**AIM OF THE EXERCISE**:
Pick out and copy every line in the entries below that contains the word "position".
##### ENTRIES PROVIDED #####
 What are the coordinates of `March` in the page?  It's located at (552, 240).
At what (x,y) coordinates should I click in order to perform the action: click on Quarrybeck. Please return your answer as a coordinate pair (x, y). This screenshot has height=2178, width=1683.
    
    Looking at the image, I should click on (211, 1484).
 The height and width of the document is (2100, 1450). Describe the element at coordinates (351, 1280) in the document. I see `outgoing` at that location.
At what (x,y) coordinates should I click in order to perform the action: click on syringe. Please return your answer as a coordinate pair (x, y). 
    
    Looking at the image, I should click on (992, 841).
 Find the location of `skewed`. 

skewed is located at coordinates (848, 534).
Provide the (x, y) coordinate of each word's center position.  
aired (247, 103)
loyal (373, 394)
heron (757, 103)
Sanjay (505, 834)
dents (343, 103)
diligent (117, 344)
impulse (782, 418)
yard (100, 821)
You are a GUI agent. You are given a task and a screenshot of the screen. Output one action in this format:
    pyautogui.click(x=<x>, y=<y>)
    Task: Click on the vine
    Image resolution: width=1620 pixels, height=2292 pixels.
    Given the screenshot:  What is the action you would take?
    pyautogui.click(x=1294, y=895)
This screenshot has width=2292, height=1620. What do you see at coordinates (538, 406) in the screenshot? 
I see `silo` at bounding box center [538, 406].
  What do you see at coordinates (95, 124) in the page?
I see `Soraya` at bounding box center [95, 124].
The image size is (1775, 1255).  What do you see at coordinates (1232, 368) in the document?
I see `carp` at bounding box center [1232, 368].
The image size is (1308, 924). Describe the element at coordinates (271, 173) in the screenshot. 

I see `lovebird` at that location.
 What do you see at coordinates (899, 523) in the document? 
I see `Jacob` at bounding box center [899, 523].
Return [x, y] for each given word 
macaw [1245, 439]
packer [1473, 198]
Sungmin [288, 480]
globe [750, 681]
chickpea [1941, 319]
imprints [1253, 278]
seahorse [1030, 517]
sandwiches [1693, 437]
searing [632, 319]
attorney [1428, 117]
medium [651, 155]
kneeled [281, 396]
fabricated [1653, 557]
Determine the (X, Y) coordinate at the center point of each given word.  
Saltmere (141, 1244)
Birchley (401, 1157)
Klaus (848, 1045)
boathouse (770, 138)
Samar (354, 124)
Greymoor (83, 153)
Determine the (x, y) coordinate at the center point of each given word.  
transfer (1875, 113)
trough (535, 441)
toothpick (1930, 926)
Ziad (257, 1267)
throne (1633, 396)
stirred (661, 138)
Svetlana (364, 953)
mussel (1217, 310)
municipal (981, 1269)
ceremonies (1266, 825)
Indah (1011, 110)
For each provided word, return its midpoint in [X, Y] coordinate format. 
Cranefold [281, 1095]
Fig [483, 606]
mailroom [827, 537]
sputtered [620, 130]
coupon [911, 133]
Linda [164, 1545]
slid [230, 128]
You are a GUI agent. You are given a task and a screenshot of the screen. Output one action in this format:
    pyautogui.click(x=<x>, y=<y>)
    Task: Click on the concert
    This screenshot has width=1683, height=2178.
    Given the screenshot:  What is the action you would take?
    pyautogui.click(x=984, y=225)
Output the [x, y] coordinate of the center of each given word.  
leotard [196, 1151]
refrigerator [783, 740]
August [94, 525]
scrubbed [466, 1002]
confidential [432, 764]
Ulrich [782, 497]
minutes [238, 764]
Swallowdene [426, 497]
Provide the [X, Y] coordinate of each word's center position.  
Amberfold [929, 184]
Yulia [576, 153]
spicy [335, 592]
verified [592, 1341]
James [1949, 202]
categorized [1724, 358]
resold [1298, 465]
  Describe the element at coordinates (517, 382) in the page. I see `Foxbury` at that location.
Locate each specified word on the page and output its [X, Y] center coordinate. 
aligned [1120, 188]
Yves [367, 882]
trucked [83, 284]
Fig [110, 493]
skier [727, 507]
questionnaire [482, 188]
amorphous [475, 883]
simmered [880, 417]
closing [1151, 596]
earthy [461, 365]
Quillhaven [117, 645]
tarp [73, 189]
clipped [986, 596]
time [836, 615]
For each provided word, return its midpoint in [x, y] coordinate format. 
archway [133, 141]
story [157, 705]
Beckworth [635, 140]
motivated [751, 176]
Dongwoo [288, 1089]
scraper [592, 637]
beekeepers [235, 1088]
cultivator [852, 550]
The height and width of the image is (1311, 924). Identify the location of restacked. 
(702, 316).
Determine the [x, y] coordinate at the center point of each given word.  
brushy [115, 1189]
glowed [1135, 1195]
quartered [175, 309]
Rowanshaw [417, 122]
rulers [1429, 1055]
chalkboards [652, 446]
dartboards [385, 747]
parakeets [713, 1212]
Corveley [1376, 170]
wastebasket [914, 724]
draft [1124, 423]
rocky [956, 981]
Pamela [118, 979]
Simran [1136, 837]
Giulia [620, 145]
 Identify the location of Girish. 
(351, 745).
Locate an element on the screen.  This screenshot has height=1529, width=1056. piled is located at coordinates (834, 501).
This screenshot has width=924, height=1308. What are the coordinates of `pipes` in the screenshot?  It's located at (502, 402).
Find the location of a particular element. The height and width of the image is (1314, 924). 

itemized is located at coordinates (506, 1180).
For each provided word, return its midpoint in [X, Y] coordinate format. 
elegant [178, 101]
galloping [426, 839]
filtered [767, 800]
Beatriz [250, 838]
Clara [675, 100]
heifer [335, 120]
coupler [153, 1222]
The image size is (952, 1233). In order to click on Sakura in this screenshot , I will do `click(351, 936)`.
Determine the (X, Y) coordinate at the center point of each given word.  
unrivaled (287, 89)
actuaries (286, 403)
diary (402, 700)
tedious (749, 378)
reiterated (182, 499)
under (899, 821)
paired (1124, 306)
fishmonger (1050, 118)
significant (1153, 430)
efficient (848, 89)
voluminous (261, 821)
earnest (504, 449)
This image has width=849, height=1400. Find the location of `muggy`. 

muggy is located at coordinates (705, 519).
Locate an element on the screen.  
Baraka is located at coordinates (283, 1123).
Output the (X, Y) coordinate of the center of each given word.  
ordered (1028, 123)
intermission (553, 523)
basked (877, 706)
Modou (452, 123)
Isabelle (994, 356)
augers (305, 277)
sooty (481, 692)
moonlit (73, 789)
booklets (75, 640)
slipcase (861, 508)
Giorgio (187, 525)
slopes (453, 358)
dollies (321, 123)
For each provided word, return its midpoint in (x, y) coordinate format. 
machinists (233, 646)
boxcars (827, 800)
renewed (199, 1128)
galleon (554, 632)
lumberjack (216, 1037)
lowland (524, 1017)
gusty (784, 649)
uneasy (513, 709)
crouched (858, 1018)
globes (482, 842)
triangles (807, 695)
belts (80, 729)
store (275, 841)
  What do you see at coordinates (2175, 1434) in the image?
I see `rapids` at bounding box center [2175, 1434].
#####
**FULL ANSWER**:
Provide the (x, y) coordinate of each word's center position.  
Provide the [X, Y] coordinate of each word's center position.  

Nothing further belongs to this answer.